Written problem
Reproduce the records below line for line, without changing a single character.

-------- Raw records --------

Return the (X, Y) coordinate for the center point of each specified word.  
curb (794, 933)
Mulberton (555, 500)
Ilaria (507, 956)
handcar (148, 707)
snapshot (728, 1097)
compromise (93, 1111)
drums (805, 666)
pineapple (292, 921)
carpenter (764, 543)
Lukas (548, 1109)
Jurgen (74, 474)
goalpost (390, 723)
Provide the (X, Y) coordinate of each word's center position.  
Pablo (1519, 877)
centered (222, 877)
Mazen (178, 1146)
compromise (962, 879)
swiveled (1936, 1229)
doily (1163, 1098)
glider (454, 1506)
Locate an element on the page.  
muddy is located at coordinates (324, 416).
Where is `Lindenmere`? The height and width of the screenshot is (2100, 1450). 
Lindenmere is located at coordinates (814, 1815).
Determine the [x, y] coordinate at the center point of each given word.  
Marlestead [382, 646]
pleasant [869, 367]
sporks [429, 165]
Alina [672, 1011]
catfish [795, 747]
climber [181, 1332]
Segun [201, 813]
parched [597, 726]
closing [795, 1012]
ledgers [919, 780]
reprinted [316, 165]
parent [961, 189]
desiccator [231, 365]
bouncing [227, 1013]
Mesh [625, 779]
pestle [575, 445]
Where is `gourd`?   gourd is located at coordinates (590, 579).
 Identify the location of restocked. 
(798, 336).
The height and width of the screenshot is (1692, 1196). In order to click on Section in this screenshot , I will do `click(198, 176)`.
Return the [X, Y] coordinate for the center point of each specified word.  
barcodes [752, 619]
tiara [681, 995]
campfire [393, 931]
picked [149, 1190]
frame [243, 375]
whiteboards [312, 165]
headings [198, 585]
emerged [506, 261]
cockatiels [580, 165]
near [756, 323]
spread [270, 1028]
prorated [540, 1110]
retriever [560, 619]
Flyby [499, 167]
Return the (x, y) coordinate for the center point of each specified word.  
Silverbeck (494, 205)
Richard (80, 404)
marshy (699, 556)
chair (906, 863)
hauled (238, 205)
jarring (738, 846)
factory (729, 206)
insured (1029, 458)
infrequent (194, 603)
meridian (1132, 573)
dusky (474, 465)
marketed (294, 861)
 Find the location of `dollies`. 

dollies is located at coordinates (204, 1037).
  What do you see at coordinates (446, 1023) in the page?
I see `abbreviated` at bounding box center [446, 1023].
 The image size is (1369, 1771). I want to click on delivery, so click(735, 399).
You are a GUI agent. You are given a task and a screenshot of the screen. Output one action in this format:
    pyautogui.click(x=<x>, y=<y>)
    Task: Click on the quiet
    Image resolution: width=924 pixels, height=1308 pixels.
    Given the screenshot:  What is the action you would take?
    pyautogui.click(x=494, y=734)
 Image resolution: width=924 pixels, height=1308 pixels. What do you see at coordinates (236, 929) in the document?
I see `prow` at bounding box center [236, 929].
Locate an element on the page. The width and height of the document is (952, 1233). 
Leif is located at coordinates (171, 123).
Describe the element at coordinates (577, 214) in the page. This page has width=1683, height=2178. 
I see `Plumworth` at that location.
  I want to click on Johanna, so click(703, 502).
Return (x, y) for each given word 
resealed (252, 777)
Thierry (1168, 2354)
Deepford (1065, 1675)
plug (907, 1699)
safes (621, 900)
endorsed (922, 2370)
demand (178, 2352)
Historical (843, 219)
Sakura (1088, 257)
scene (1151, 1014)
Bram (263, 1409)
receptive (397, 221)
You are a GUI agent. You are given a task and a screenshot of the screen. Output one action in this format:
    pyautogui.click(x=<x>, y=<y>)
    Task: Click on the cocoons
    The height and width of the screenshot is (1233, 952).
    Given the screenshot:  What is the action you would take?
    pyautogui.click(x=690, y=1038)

--------

Full solution
Return the (X, Y) coordinate for the center point of each specified word.  
curb (794, 933)
Mulberton (555, 500)
Ilaria (507, 956)
handcar (148, 707)
snapshot (728, 1097)
compromise (93, 1111)
drums (805, 666)
pineapple (292, 921)
carpenter (764, 543)
Lukas (548, 1109)
Jurgen (74, 474)
goalpost (390, 723)
Provide the (X, Y) coordinate of each word's center position.  
Pablo (1519, 877)
centered (222, 877)
Mazen (178, 1146)
compromise (962, 879)
swiveled (1936, 1229)
doily (1163, 1098)
glider (454, 1506)
Locate an element on the page.  
muddy is located at coordinates (324, 416).
Where is `Lindenmere`? The height and width of the screenshot is (2100, 1450). 
Lindenmere is located at coordinates (814, 1815).
Determine the [x, y] coordinate at the center point of each given word.  
Marlestead [382, 646]
pleasant [869, 367]
sporks [429, 165]
Alina [672, 1011]
catfish [795, 747]
climber [181, 1332]
Segun [201, 813]
parched [597, 726]
closing [795, 1012]
ledgers [919, 780]
reprinted [316, 165]
parent [961, 189]
desiccator [231, 365]
bouncing [227, 1013]
Mesh [625, 779]
pestle [575, 445]
Where is `gourd`?   gourd is located at coordinates (590, 579).
 Identify the location of restocked. 
(798, 336).
The height and width of the screenshot is (1692, 1196). In order to click on Section in this screenshot , I will do `click(198, 176)`.
Return the [X, Y] coordinate for the center point of each specified word.  
barcodes [752, 619]
tiara [681, 995]
campfire [393, 931]
picked [149, 1190]
frame [243, 375]
whiteboards [312, 165]
headings [198, 585]
emerged [506, 261]
cockatiels [580, 165]
near [756, 323]
spread [270, 1028]
prorated [540, 1110]
retriever [560, 619]
Flyby [499, 167]
Return the (x, y) coordinate for the center point of each specified word.  
Silverbeck (494, 205)
Richard (80, 404)
marshy (699, 556)
chair (906, 863)
hauled (238, 205)
jarring (738, 846)
factory (729, 206)
insured (1029, 458)
infrequent (194, 603)
meridian (1132, 573)
dusky (474, 465)
marketed (294, 861)
 Find the location of `dollies`. 

dollies is located at coordinates (204, 1037).
  What do you see at coordinates (446, 1023) in the page?
I see `abbreviated` at bounding box center [446, 1023].
 The image size is (1369, 1771). I want to click on delivery, so click(735, 399).
You are a GUI agent. You are given a task and a screenshot of the screen. Output one action in this format:
    pyautogui.click(x=<x>, y=<y>)
    Task: Click on the quiet
    Image resolution: width=924 pixels, height=1308 pixels.
    Given the screenshot:  What is the action you would take?
    pyautogui.click(x=494, y=734)
 Image resolution: width=924 pixels, height=1308 pixels. What do you see at coordinates (236, 929) in the document?
I see `prow` at bounding box center [236, 929].
Locate an element on the page. The width and height of the document is (952, 1233). 
Leif is located at coordinates (171, 123).
Describe the element at coordinates (577, 214) in the page. This page has width=1683, height=2178. 
I see `Plumworth` at that location.
  I want to click on Johanna, so click(703, 502).
Return (x, y) for each given word 
resealed (252, 777)
Thierry (1168, 2354)
Deepford (1065, 1675)
plug (907, 1699)
safes (621, 900)
endorsed (922, 2370)
demand (178, 2352)
Historical (843, 219)
Sakura (1088, 257)
scene (1151, 1014)
Bram (263, 1409)
receptive (397, 221)
You are a GUI agent. You are given a task and a screenshot of the screen. Output one action in this format:
    pyautogui.click(x=<x>, y=<y>)
    Task: Click on the cocoons
    The height and width of the screenshot is (1233, 952).
    Given the screenshot:  What is the action you would take?
    pyautogui.click(x=690, y=1038)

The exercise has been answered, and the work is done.